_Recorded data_
╭──
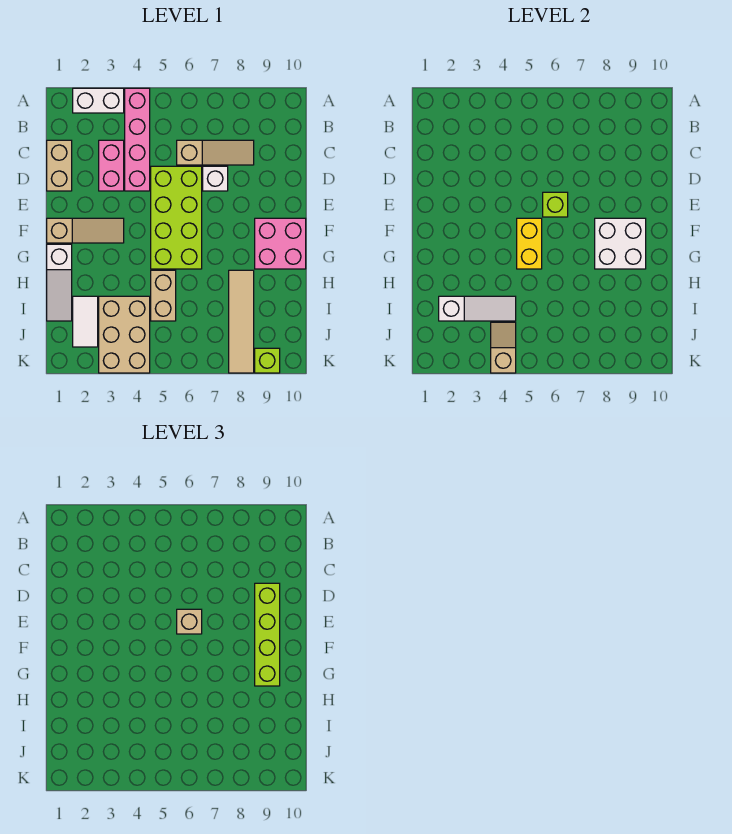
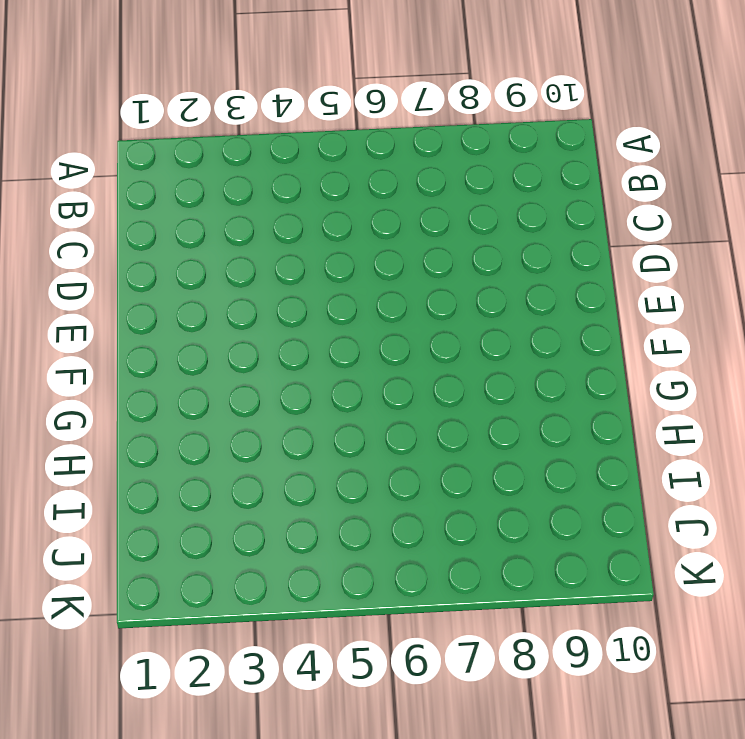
none -> white brick A2:A3 level 1
none -> pink brick A4:D4 level 1
none -> tan brick C1:D1 level 1

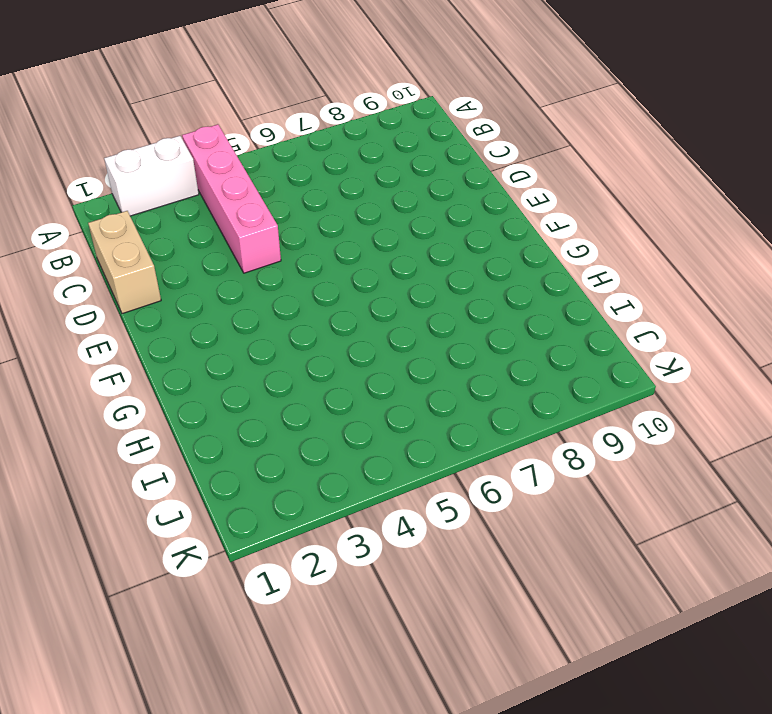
none -> pink brick C3:D3 level 1
none -> tan slope C6:C8 level 1 top 6
none -> lime brick D5:G6 level 1

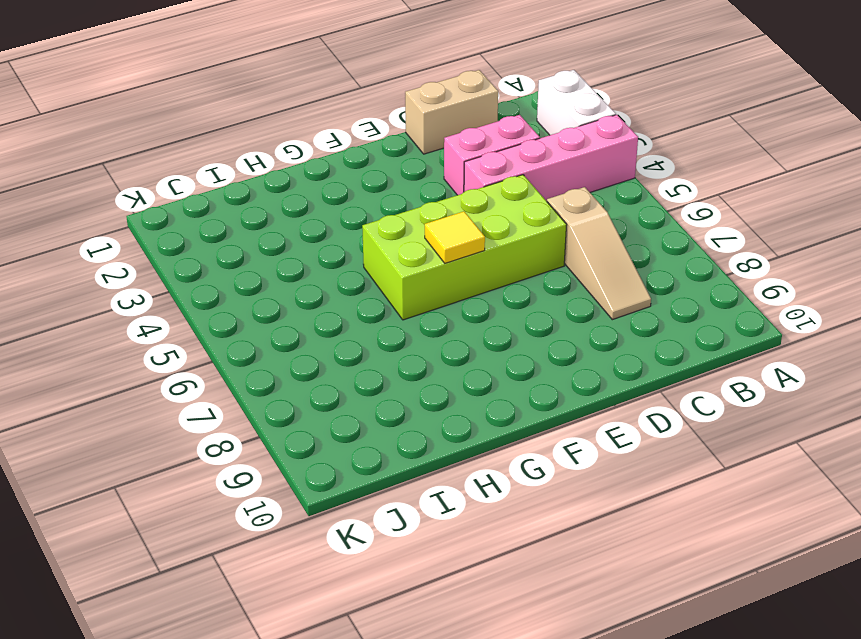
yellow tile F6 level 2 -> none
none -> white brick D7 level 1
none -> tan slope F1:F3 level 1 top 1
none -> pink brick F9:G10 level 1

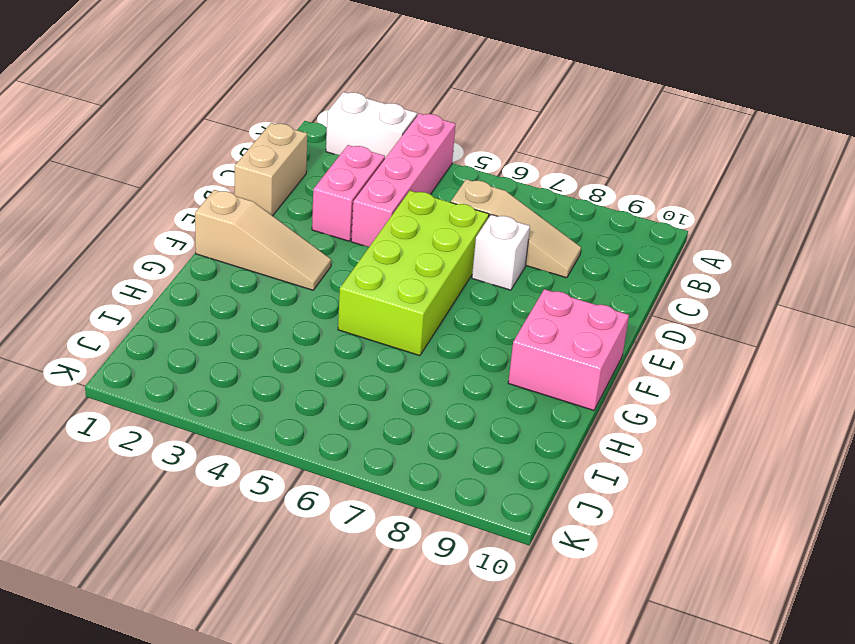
none -> white slope G1:I1 level 1 top G
none -> tan brick H5:I5 level 1
none -> tan tile H8:K8 level 1

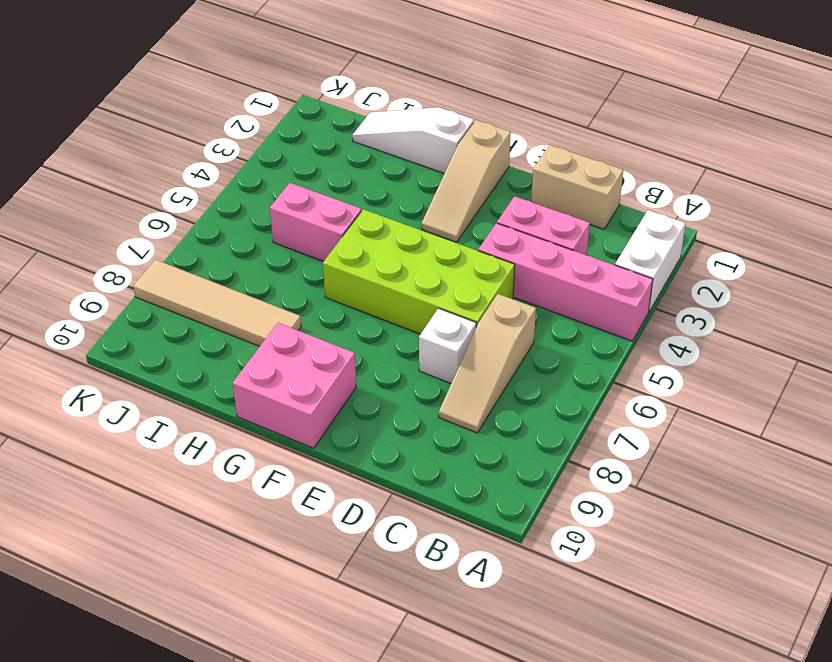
pink brick H5:I5 level 1 -> tan brick H5:I5 level 1
none -> white tile I2:J2 level 1
none -> tan brick I3:K4 level 1
none -> lime brick K9 level 1

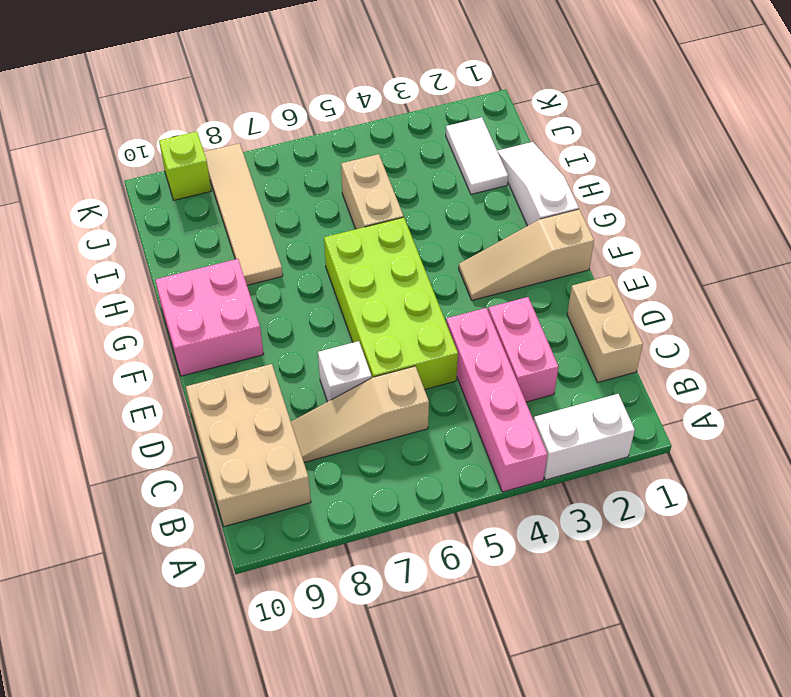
tan brick B9:D10 level 1 -> tan brick I3:K4 level 1
none -> lime brick E6 level 2
none -> yellow brick F5:G5 level 2
none -> white brick F8:G9 level 2

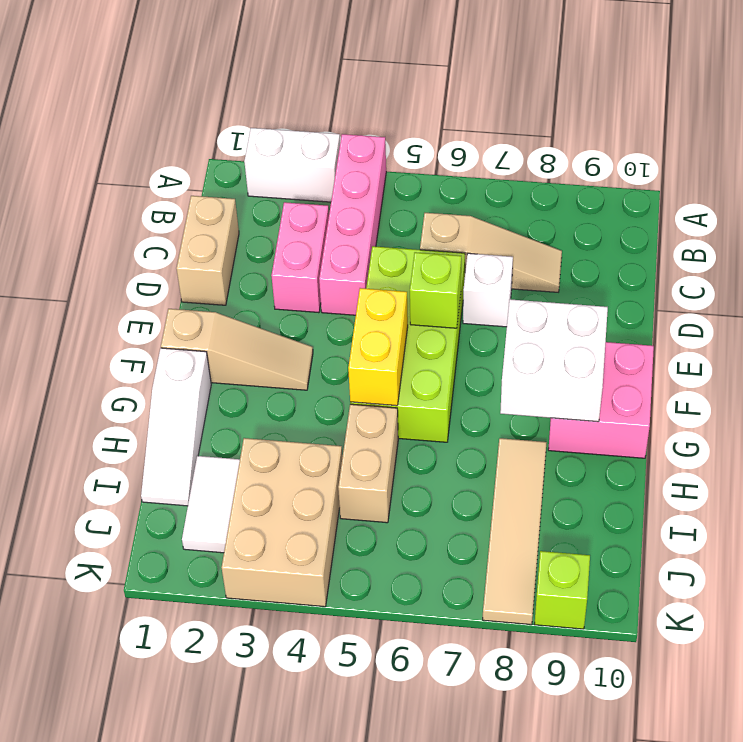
none -> white slope I2:I4 level 2 top 2
none -> tan slope J4:K4 level 2 top K
none -> lime brick D9:G9 level 3

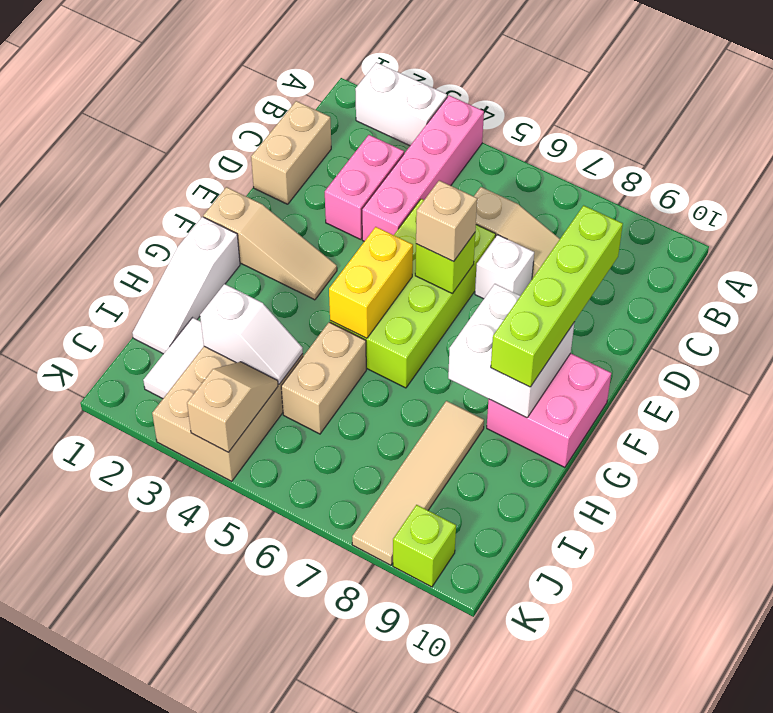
white slope I3:I4 level 2 top 3 -> white slope I2:I4 level 2 top 2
╰──
_What you should do_
Every record above must be copied exactly; none of the pictures belong in the copy.

_Written solution_
none -> white brick A2:A3 level 1
none -> pink brick A4:D4 level 1
none -> tan brick C1:D1 level 1

none -> pink brick C3:D3 level 1
none -> tan slope C6:C8 level 1 top 6
none -> lime brick D5:G6 level 1

yellow tile F6 level 2 -> none
none -> white brick D7 level 1
none -> tan slope F1:F3 level 1 top 1
none -> pink brick F9:G10 level 1

none -> white slope G1:I1 level 1 top G
none -> tan brick H5:I5 level 1
none -> tan tile H8:K8 level 1

pink brick H5:I5 level 1 -> tan brick H5:I5 level 1
none -> white tile I2:J2 level 1
none -> tan brick I3:K4 level 1
none -> lime brick K9 level 1

tan brick B9:D10 level 1 -> tan brick I3:K4 level 1
none -> lime brick E6 level 2
none -> yellow brick F5:G5 level 2
none -> white brick F8:G9 level 2

none -> white slope I2:I4 level 2 top 2
none -> tan slope J4:K4 level 2 top K
none -> lime brick D9:G9 level 3

white slope I3:I4 level 2 top 3 -> white slope I2:I4 level 2 top 2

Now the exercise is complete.